-- Opening Marker --

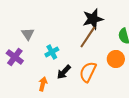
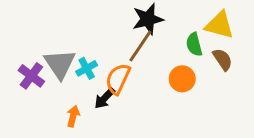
gray triangle: (28, 34) -> (60, 64), moved, size x1.6
orange semicircle: (88, 72) -> (118, 79), moved

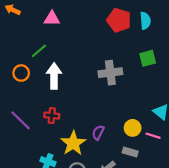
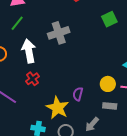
green line: (39, 51) -> (17, 23), moved
gray cross: (110, 73) -> (59, 33), moved
red cross: (52, 116) -> (32, 79), moved, turned -32

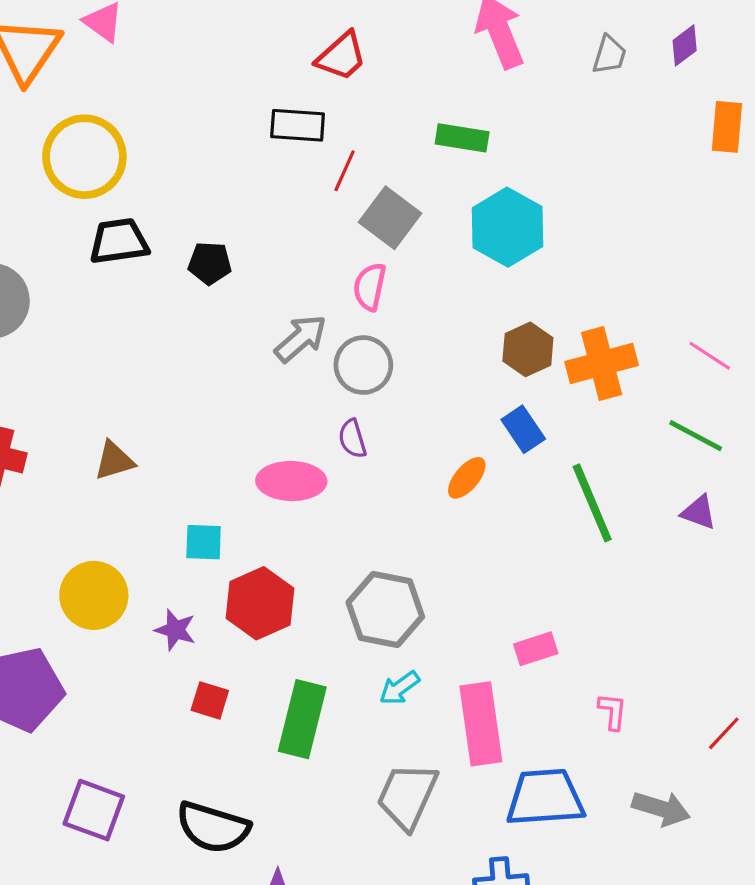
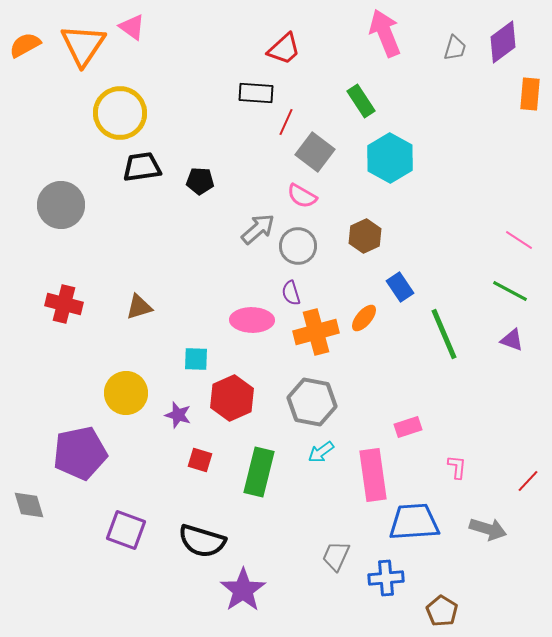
purple diamond: (685, 45) -> (503, 42), size x1.6
green rectangle: (462, 138) -> (361, 101), turned 48
pink semicircle: (370, 287) -> (302, 196), turned -72
brown hexagon: (528, 349) -> (365, 236), moved
orange cross: (602, 363) -> (316, 332), moved
gray trapezoid: (407, 796) -> (336, 556), moved, size x0.7

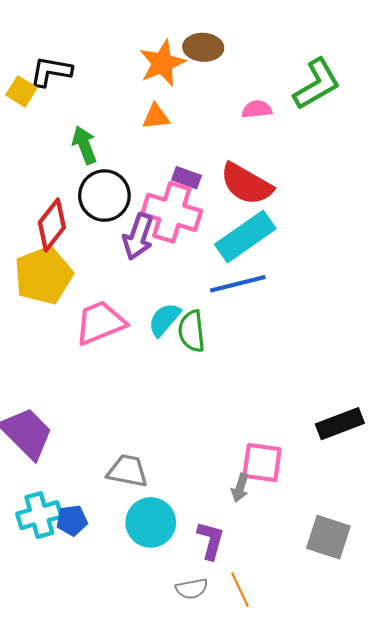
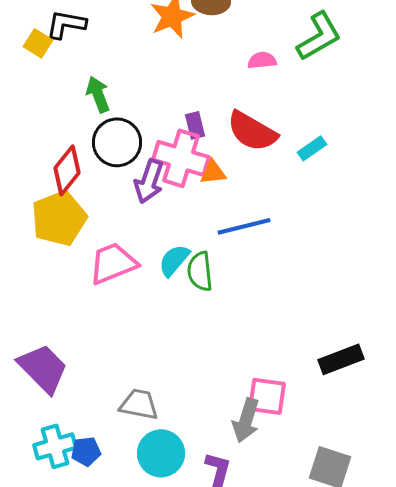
orange triangle: (156, 117) -> (213, 172), moved
purple rectangle: (186, 178) -> (195, 125), turned 56
cyan rectangle: (245, 237) -> (312, 148), moved, size x0.5
gray arrow: (240, 488) -> (246, 420), size x1.6

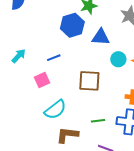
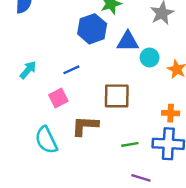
cyan circle: (118, 59) -> (150, 58), moved
cyan semicircle: (55, 110) -> (46, 140), moved, turned 105
brown L-shape: (67, 135) -> (85, 126), moved

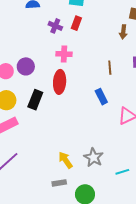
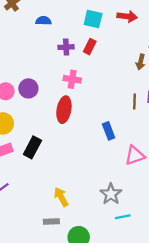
purple cross: (55, 26) -> (66, 47), turned -32
brown line: (110, 68) -> (135, 102), moved
black rectangle: (35, 100) -> (32, 147), moved
gray star: (94, 157) -> (111, 194), moved

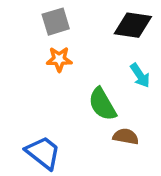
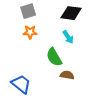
cyan arrow: (140, 75) -> (68, 37), moved

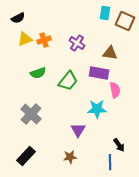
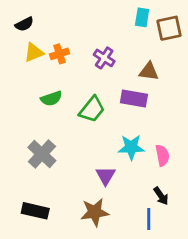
brown square: (125, 21) -> (169, 28), turned -36
pink semicircle: (115, 90) -> (162, 155), moved
black rectangle: (26, 156) -> (35, 211), turned 60
brown star: (70, 157) -> (95, 212), size x1.5

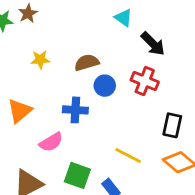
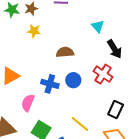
yellow star: (40, 60) -> (34, 31), moved
blue circle: (105, 86) -> (73, 80), moved
pink semicircle: (51, 142) -> (28, 103), turned 132

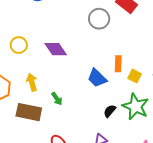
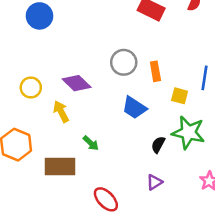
gray circle: (99, 19) -> (124, 62), moved
orange rectangle: (118, 64) -> (155, 71), moved
yellow arrow: (32, 82) -> (61, 112), moved

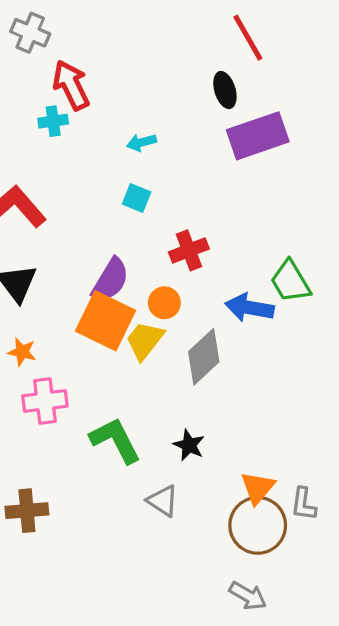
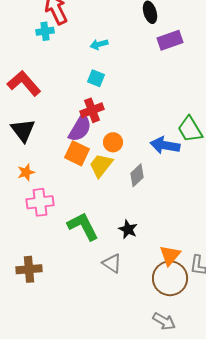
purple rectangle: (258, 136) -> (170, 40), size x0.7
red cross: (189, 250) -> (92, 110), moved
orange square: (105, 321) -> (77, 153), size x0.7
orange star: (22, 352) -> (26, 172), turned -30
gray diamond: (204, 357) -> (137, 175), size x0.7

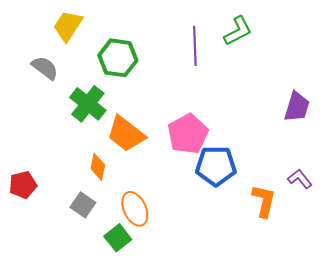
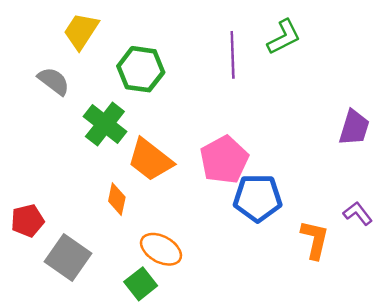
gray square: (83, 205) -> (68, 258), moved, size x1.5
orange ellipse: (135, 209) -> (161, 249), turned -36

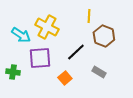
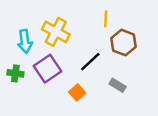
cyan arrow: (21, 35) -> (25, 41), turned 48
purple square: (40, 58) -> (48, 69), turned -30
green cross: (13, 72) -> (15, 73), moved

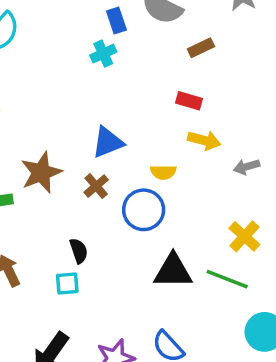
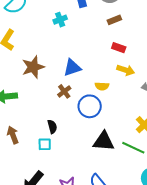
brown rectangle: (201, 48) -> (114, 20), moved
cyan cross: (103, 54) -> (60, 20), moved
brown star: (41, 173) -> (33, 67), moved

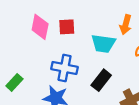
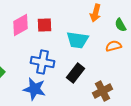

-- Closing Marker --

• Exercise objective:
Your copy of the records above should be exact and contain no pictures.

• Your response:
gray triangle: (28, 34) -> (60, 64), moved, size x1.6
orange semicircle: (88, 72) -> (118, 79), moved

green line: (39, 51) -> (17, 23), moved
gray cross: (110, 73) -> (59, 33), moved
red cross: (52, 116) -> (32, 79), moved, turned -32

purple diamond: (685, 45) -> (503, 42), size x1.6
green rectangle: (462, 138) -> (361, 101), turned 48
pink semicircle: (370, 287) -> (302, 196), turned -72
brown hexagon: (528, 349) -> (365, 236), moved
orange cross: (602, 363) -> (316, 332), moved
gray trapezoid: (407, 796) -> (336, 556), moved, size x0.7

orange triangle: (156, 117) -> (213, 172), moved
purple rectangle: (186, 178) -> (195, 125), turned 56
cyan rectangle: (245, 237) -> (312, 148), moved, size x0.5
gray arrow: (240, 488) -> (246, 420), size x1.6

cyan circle: (118, 59) -> (150, 58), moved
cyan semicircle: (55, 110) -> (46, 140), moved, turned 105
brown L-shape: (67, 135) -> (85, 126), moved

purple cross: (55, 26) -> (66, 47), turned -32
brown line: (110, 68) -> (135, 102), moved
black rectangle: (35, 100) -> (32, 147), moved
gray star: (94, 157) -> (111, 194), moved

cyan arrow: (140, 75) -> (68, 37), moved

brown square: (125, 21) -> (169, 28), turned -36
pink semicircle: (115, 90) -> (162, 155), moved
black rectangle: (26, 156) -> (35, 211), turned 60
brown star: (70, 157) -> (95, 212), size x1.5

yellow star: (40, 60) -> (34, 31), moved
blue circle: (105, 86) -> (73, 80), moved
pink semicircle: (51, 142) -> (28, 103), turned 132

gray circle: (99, 19) -> (124, 62), moved
orange rectangle: (118, 64) -> (155, 71), moved
yellow arrow: (32, 82) -> (61, 112), moved

purple rectangle: (258, 136) -> (170, 40), size x0.7
red cross: (189, 250) -> (92, 110), moved
orange square: (105, 321) -> (77, 153), size x0.7
orange star: (22, 352) -> (26, 172), turned -30
gray diamond: (204, 357) -> (137, 175), size x0.7

gray square: (83, 205) -> (68, 258), moved, size x1.5
orange ellipse: (135, 209) -> (161, 249), turned -36

cyan arrow: (21, 35) -> (25, 41), turned 48
purple square: (40, 58) -> (48, 69), turned -30
green cross: (13, 72) -> (15, 73), moved

brown rectangle: (201, 48) -> (114, 20), moved
cyan cross: (103, 54) -> (60, 20), moved
brown star: (41, 173) -> (33, 67), moved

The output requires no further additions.